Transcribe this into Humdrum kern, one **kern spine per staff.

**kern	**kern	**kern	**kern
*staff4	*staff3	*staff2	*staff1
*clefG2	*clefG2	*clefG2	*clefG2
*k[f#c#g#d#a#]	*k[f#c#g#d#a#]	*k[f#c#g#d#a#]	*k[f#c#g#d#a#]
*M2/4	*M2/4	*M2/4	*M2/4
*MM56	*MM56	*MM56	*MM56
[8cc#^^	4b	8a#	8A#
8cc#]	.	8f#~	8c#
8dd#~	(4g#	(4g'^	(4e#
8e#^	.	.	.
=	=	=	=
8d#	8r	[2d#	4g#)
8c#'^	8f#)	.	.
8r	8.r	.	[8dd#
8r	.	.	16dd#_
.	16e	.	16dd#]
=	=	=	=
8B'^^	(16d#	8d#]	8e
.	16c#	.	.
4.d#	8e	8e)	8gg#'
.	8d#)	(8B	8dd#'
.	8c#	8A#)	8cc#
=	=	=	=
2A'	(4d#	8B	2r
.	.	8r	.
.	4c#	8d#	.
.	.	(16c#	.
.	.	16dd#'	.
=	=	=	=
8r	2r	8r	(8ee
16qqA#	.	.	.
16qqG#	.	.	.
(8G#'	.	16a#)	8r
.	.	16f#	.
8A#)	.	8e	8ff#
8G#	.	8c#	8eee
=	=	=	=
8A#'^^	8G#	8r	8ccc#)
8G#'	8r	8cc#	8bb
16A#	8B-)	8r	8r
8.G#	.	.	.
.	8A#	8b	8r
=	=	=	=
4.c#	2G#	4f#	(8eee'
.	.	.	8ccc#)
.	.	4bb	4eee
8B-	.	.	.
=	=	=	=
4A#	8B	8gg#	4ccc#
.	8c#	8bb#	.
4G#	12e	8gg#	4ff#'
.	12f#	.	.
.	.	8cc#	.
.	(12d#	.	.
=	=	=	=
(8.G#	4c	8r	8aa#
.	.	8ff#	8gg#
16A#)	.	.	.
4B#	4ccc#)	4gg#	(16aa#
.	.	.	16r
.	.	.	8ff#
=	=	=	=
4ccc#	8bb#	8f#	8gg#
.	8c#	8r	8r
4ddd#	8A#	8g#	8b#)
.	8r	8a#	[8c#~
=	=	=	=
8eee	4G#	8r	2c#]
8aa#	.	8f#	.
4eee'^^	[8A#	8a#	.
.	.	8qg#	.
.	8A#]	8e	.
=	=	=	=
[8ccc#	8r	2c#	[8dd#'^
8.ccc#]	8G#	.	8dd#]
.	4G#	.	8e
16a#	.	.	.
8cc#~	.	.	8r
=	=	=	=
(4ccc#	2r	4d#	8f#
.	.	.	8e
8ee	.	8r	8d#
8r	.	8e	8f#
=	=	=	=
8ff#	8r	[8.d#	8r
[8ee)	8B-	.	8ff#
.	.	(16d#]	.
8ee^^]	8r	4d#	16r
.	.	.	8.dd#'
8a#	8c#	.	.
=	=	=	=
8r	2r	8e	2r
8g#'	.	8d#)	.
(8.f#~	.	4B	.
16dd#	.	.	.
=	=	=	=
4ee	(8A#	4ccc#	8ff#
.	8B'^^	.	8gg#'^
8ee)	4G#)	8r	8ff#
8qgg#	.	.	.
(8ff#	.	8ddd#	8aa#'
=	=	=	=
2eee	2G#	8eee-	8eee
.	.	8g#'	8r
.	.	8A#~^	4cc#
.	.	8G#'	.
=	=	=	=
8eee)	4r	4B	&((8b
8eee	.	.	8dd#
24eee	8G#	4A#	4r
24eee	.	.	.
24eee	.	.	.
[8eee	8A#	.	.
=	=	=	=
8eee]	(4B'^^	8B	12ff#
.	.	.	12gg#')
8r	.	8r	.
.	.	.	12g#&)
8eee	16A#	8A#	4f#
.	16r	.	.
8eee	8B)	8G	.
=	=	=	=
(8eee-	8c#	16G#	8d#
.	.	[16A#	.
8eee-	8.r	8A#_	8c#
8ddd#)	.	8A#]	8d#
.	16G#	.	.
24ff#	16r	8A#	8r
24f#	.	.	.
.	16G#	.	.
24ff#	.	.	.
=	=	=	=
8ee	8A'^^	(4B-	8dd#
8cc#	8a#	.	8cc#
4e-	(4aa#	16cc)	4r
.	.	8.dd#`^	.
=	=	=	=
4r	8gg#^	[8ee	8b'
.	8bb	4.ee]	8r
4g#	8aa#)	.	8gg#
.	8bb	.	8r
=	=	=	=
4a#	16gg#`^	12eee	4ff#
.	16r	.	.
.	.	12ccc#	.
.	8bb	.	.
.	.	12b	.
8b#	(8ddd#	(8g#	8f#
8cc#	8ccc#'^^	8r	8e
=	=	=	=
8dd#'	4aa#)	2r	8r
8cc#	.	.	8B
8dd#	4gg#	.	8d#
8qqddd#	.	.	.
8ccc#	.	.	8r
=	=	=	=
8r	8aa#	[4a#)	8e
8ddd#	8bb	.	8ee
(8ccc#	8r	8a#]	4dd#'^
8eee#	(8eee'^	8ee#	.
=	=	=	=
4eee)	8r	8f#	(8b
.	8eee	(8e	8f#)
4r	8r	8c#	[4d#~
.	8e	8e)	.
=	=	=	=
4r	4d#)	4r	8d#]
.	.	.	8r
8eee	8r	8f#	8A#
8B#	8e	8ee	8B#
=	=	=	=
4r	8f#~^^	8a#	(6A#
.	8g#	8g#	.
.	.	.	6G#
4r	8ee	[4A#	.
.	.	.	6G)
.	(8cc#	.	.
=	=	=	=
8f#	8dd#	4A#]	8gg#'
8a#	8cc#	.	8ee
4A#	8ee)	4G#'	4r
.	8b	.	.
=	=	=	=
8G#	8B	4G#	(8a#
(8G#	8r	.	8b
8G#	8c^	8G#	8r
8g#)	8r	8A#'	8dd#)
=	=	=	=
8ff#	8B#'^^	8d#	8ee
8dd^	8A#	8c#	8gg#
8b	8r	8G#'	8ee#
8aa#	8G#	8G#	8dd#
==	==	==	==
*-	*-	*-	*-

^^^^^^^^

- [REQUIREMENTS]: Copy out every line of the rows above that contains the word "kern".

- [TASK RESPONSE]:
Transcribe this into Humdrum kern, one **kern spine per staff.
**kern	**kern	**kern	**kern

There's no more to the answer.